___ LISTED RECORDS

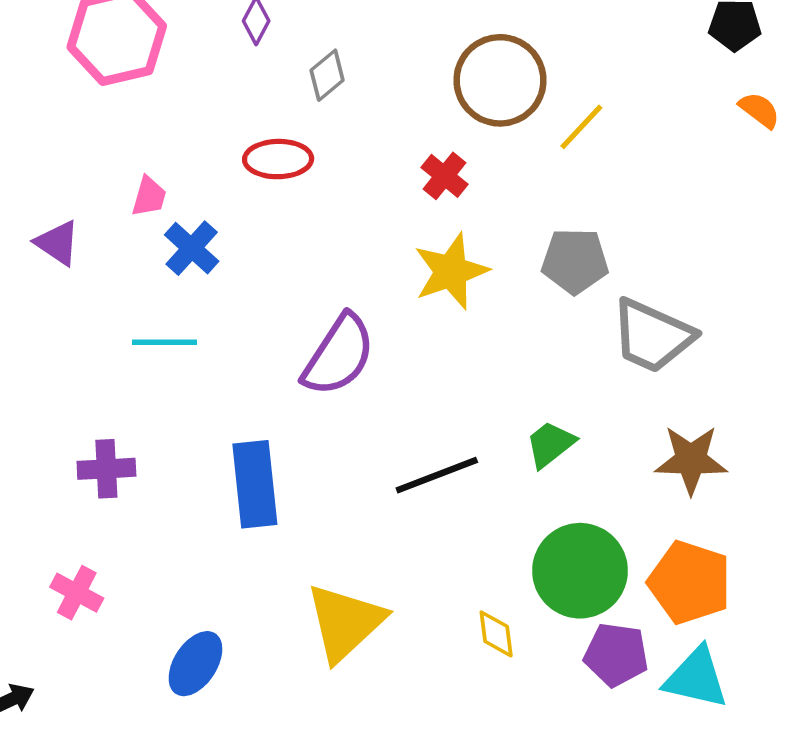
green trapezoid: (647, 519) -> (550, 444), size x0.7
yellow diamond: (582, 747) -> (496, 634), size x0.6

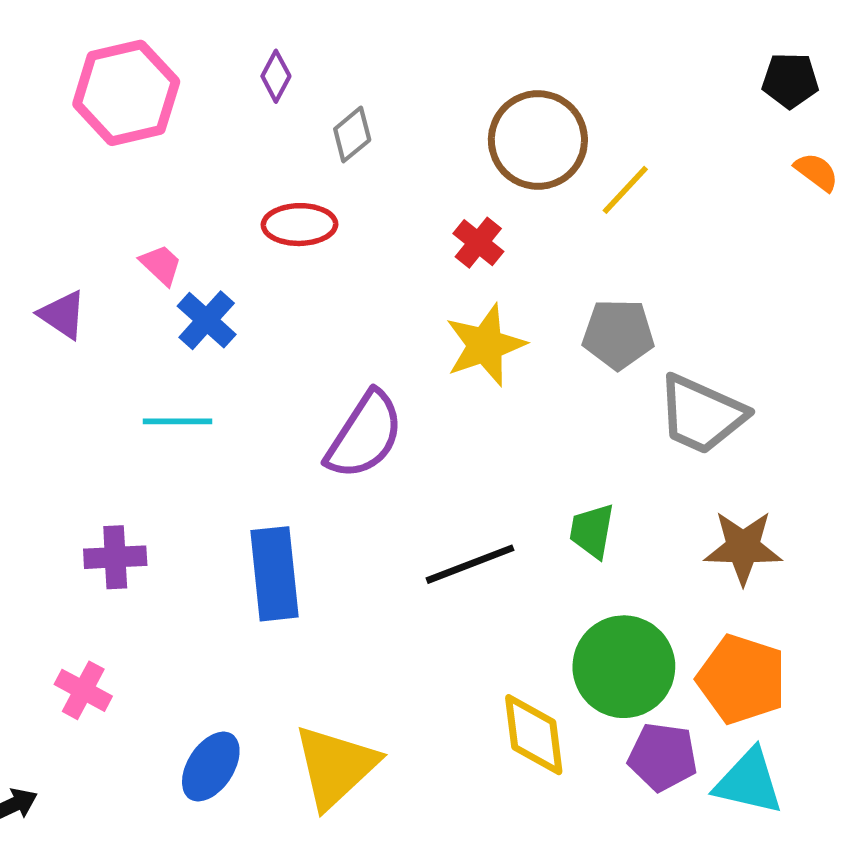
pink trapezoid: (149, 196) -> (161, 265), turned -63
green trapezoid: (550, 444) -> (592, 531), turned -42
yellow triangle: (345, 622) -> (336, 767), moved
yellow diamond: (496, 634) -> (534, 735), size x1.6

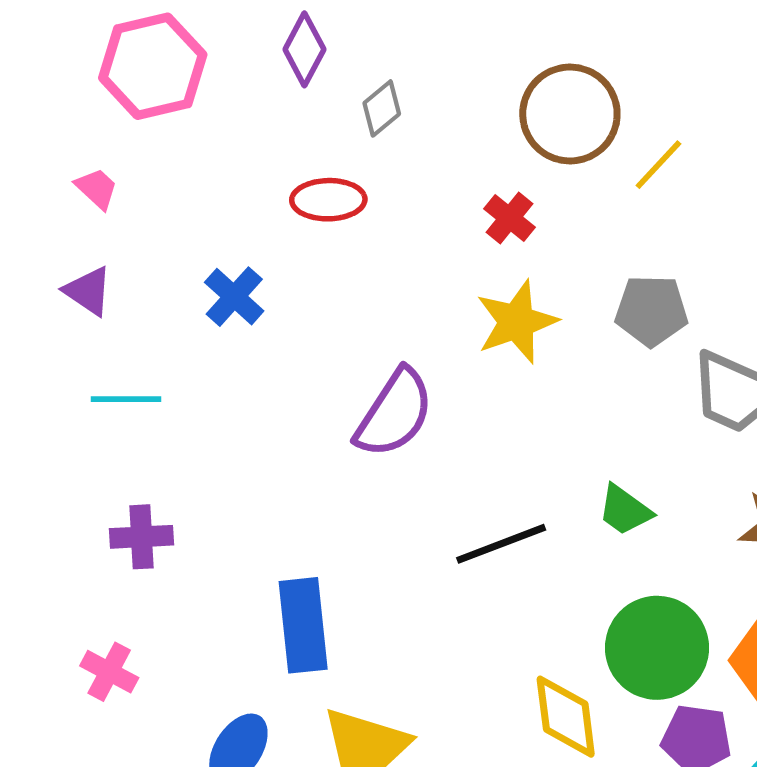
purple diamond: (276, 76) -> (304, 49), size x1.4
pink trapezoid: (161, 265) -> (97, 188), moved
cyan line: (178, 421) -> (126, 399), moved
green trapezoid: (592, 531) -> (625, 510), turned -64
blue rectangle: (275, 574) -> (303, 625), moved

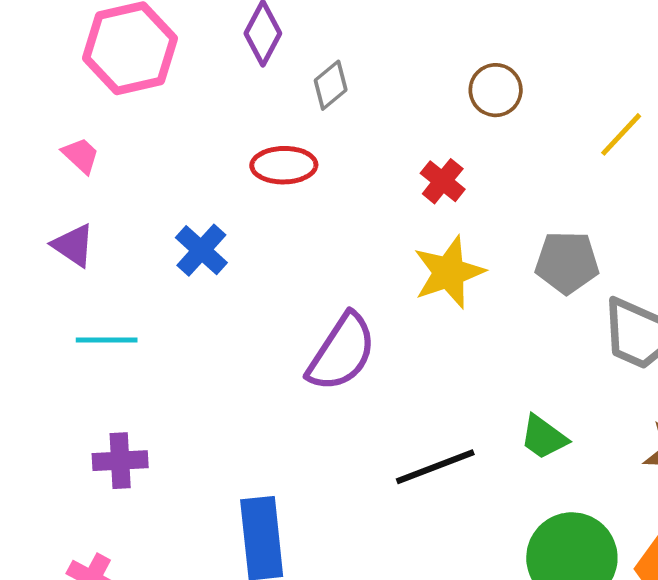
brown circle: (570, 114) -> (496, 90), size x0.6
yellow line: (658, 165) -> (621, 134), moved

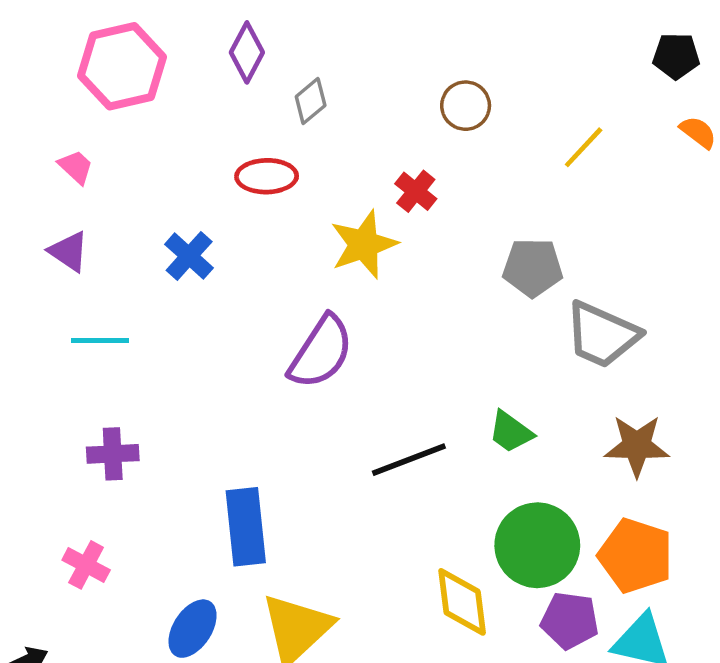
yellow star: (449, 272) -> (364, 244), moved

______

▸ **EXERCISE AIM**
The answer must consist of every line from the listing above that includes the word "green".

▸ **ANSWER TO THIS TASK**
green trapezoid: (647, 519) -> (550, 444), size x0.7
green trapezoid: (550, 444) -> (592, 531), turned -42
green trapezoid: (592, 531) -> (625, 510), turned -64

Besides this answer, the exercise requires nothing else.